> **Your objective**
Copy out exactly the line that contains "grey fish: 2 -> 4" and all lines following it to the end of the data.

Start of Data

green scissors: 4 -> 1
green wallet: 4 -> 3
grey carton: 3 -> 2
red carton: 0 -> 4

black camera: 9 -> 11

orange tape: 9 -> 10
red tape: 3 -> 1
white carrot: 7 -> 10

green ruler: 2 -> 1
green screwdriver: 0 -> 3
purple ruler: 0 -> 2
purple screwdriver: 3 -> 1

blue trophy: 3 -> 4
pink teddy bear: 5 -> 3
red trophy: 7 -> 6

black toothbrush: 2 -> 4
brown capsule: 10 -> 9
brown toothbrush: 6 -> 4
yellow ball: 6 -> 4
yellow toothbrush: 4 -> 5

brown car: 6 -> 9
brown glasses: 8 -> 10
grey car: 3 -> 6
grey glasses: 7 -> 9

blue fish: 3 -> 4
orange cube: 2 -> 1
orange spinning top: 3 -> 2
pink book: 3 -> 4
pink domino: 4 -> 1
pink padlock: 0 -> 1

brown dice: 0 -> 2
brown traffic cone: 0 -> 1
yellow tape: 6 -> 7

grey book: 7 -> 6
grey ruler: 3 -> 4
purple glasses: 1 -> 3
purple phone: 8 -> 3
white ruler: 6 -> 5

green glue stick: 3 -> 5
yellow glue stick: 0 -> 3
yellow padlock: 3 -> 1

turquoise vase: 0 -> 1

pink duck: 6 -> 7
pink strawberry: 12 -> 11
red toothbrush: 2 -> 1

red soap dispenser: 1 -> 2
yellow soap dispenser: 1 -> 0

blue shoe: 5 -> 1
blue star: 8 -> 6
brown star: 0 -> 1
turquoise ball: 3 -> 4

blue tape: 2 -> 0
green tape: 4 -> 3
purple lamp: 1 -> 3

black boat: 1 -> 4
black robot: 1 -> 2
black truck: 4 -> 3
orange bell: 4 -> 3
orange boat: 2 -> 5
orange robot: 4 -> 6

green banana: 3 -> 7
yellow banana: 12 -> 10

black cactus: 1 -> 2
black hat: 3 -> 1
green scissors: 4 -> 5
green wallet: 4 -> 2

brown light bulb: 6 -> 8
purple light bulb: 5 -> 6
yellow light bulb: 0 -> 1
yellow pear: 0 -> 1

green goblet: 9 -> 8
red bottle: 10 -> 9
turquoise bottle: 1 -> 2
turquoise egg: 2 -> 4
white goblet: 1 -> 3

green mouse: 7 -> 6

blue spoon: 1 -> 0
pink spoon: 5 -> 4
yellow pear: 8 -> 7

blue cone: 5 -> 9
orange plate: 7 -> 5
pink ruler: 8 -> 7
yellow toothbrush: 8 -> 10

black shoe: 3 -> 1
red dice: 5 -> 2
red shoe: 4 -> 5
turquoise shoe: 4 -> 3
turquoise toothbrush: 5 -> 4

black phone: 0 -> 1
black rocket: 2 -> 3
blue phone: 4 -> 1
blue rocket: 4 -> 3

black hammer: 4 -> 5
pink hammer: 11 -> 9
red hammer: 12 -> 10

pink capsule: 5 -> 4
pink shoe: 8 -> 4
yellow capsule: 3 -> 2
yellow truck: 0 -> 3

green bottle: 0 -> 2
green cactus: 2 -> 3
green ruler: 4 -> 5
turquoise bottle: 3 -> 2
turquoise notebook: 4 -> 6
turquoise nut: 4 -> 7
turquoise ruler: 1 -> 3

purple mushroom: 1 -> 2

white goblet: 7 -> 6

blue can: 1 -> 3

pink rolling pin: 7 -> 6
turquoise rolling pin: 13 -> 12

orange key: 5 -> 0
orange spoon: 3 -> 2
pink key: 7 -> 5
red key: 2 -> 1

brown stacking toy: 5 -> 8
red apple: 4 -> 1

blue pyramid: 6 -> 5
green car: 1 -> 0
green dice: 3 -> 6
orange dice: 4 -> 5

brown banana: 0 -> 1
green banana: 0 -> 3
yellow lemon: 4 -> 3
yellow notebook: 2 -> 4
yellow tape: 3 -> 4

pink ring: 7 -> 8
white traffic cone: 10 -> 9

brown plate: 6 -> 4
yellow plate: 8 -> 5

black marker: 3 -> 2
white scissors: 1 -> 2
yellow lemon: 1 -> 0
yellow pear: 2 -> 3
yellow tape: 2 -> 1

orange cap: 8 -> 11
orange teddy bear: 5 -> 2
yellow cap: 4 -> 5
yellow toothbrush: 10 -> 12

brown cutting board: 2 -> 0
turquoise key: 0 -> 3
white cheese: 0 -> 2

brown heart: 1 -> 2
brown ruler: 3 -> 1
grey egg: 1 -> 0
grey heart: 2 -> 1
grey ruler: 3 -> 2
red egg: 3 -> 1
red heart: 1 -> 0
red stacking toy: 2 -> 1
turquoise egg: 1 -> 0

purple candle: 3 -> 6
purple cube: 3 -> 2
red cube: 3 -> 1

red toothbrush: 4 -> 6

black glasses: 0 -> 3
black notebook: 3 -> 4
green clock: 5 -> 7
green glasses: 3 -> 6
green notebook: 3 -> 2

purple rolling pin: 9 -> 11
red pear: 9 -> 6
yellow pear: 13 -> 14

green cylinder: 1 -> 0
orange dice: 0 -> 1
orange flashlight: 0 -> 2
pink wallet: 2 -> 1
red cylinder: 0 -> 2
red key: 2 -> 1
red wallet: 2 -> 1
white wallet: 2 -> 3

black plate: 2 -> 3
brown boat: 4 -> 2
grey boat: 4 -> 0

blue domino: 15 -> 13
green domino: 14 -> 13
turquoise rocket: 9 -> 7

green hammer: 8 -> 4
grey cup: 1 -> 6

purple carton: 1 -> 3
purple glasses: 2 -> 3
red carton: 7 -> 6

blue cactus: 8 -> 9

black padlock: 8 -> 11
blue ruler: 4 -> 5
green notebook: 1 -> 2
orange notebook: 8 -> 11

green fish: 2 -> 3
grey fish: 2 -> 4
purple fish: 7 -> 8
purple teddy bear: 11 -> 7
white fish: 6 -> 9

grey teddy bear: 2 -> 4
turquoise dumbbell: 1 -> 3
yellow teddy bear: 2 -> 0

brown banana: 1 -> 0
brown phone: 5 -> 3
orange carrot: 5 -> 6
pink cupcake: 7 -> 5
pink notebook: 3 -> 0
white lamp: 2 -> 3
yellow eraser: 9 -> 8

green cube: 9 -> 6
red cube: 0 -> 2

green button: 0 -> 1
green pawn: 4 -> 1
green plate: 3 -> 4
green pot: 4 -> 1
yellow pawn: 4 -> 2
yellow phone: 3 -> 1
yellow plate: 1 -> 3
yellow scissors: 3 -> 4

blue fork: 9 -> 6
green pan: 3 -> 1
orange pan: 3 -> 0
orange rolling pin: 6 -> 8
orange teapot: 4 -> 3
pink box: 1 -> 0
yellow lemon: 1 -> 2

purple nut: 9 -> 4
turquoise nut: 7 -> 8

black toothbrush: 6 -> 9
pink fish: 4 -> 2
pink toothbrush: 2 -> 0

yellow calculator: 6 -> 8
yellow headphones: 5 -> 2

End of Data

> **Result of this exercise**
grey fish: 2 -> 4
purple fish: 7 -> 8
purple teddy bear: 11 -> 7
white fish: 6 -> 9

grey teddy bear: 2 -> 4
turquoise dumbbell: 1 -> 3
yellow teddy bear: 2 -> 0

brown banana: 1 -> 0
brown phone: 5 -> 3
orange carrot: 5 -> 6
pink cupcake: 7 -> 5
pink notebook: 3 -> 0
white lamp: 2 -> 3
yellow eraser: 9 -> 8

green cube: 9 -> 6
red cube: 0 -> 2

green button: 0 -> 1
green pawn: 4 -> 1
green plate: 3 -> 4
green pot: 4 -> 1
yellow pawn: 4 -> 2
yellow phone: 3 -> 1
yellow plate: 1 -> 3
yellow scissors: 3 -> 4

blue fork: 9 -> 6
green pan: 3 -> 1
orange pan: 3 -> 0
orange rolling pin: 6 -> 8
orange teapot: 4 -> 3
pink box: 1 -> 0
yellow lemon: 1 -> 2

purple nut: 9 -> 4
turquoise nut: 7 -> 8

black toothbrush: 6 -> 9
pink fish: 4 -> 2
pink toothbrush: 2 -> 0

yellow calculator: 6 -> 8
yellow headphones: 5 -> 2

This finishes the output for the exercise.